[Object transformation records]

^^^^^^^^^^^^^^^^

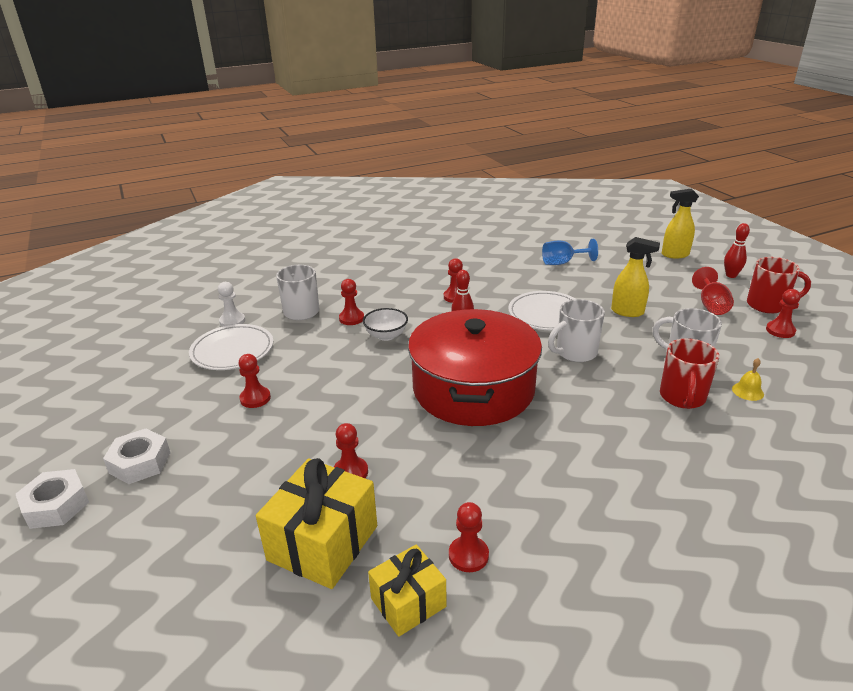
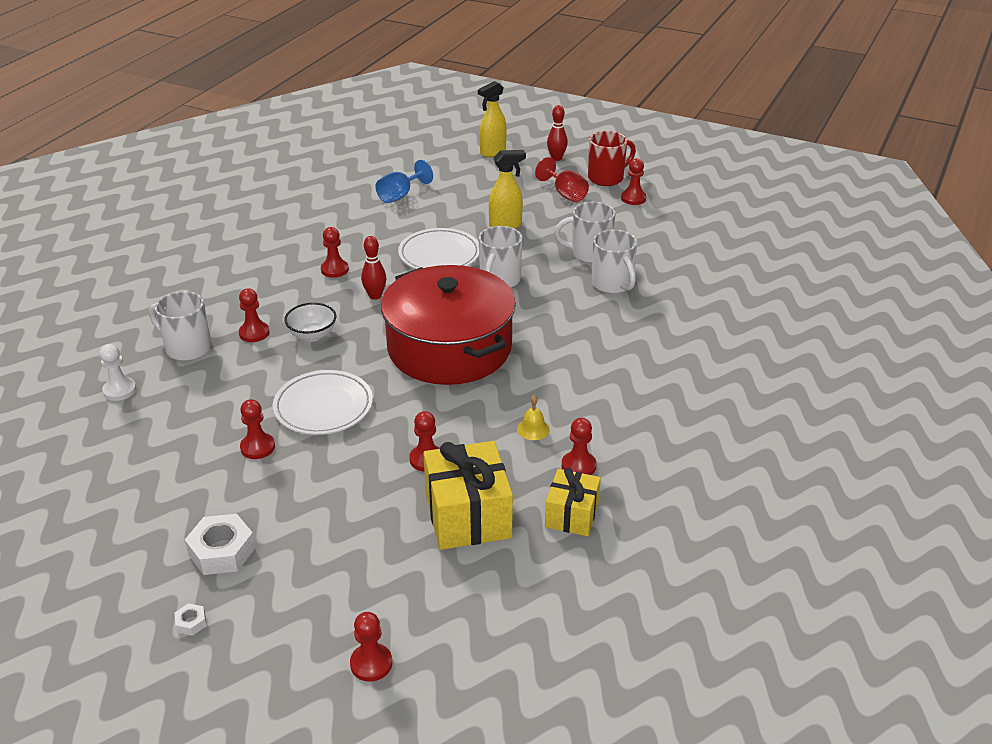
camera: 40 degrees left, 5 degrees up
(56, 505) = (191, 622): white nut -> white nut, size x0.46
(97, 631) = (371, 663): none -> red pawn
(232, 351) = (166, 418): white plate -> white plate (323, 406)
(682, 397) = (613, 284): red mug -> white mug
(747, 391) = (651, 260): yellow bell -> yellow bell (533, 429)

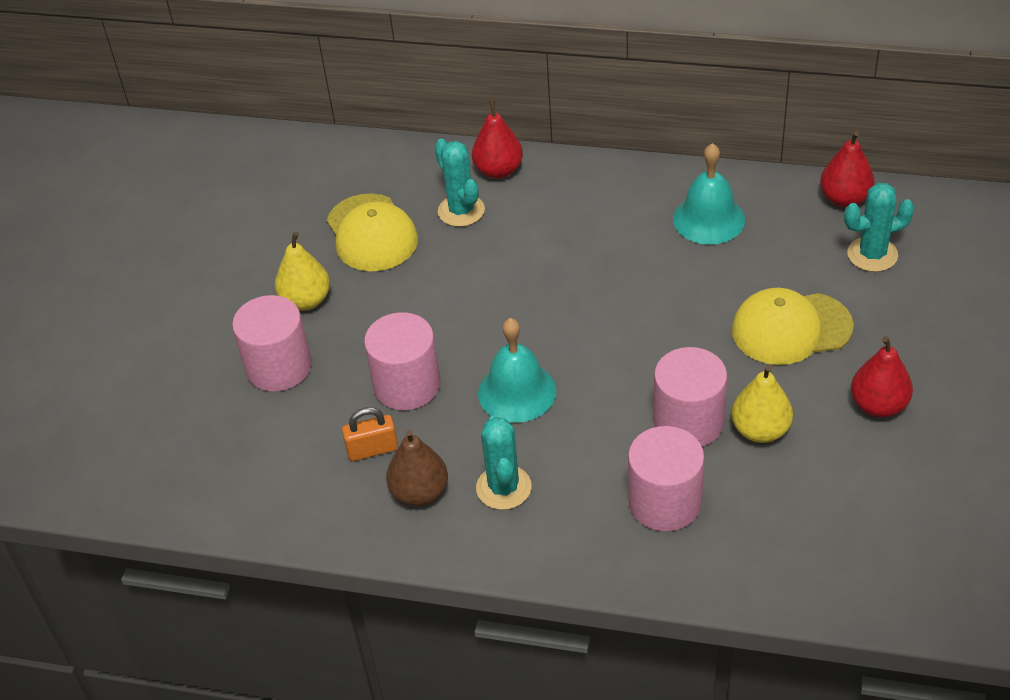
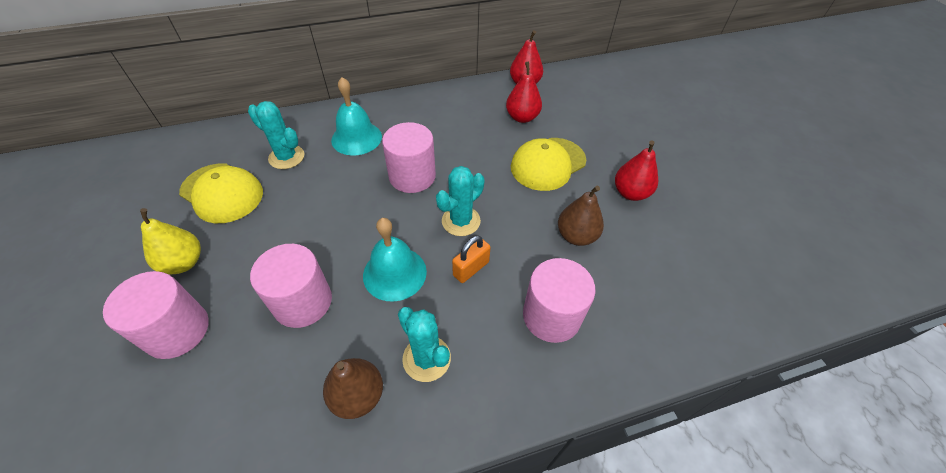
camera: 35 degrees left, 5 degrees up
(372, 449) = (297, 373): orange padlock -> orange padlock (471, 268)
(498, 170) = (301, 124): red pear -> red pear (522, 117)
(688, 421) = (528, 248): pink cylinder -> pink cylinder (412, 176)
(708, 219) = (456, 115): turquoise bell -> turquoise bell (356, 138)
(760, 430) = (576, 236): yellow pear -> brown pear
(872, 254) = (561, 108): turquoise cactus -> turquoise cactus (461, 221)

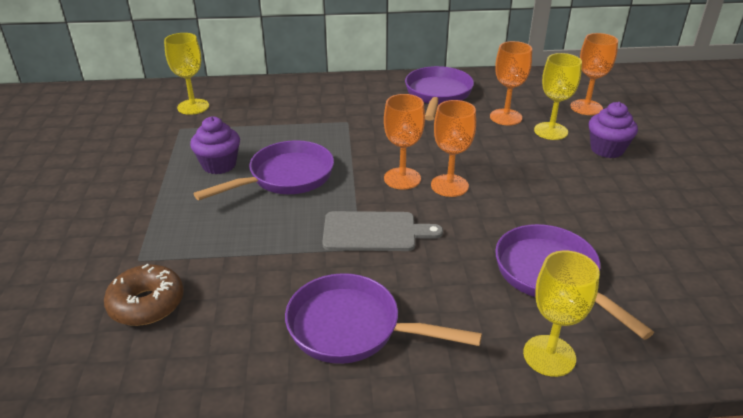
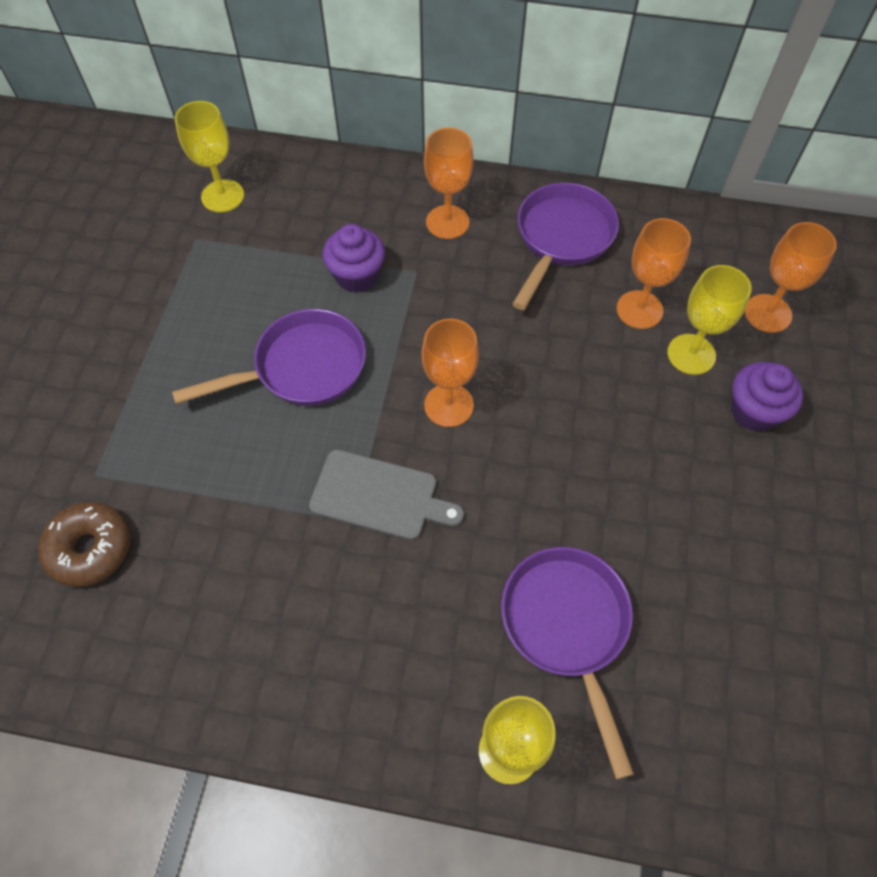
camera: 15 degrees right, 25 degrees up
(219, 165) = (227, 324): purple cupcake -> purple cupcake (356, 276)
(352, 328) = (302, 648): purple pan -> none
(449, 185) = (505, 433): orange goblet -> orange goblet (447, 222)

^^^^^^^^^^^^^^^^

◆ BRIEF: Report each line of the records that holds the word "turquoise".

◆ RESPONSE TO THE EXERCISE:
(708, 219) = (456, 115): turquoise bell -> turquoise bell (356, 138)
(872, 254) = (561, 108): turquoise cactus -> turquoise cactus (461, 221)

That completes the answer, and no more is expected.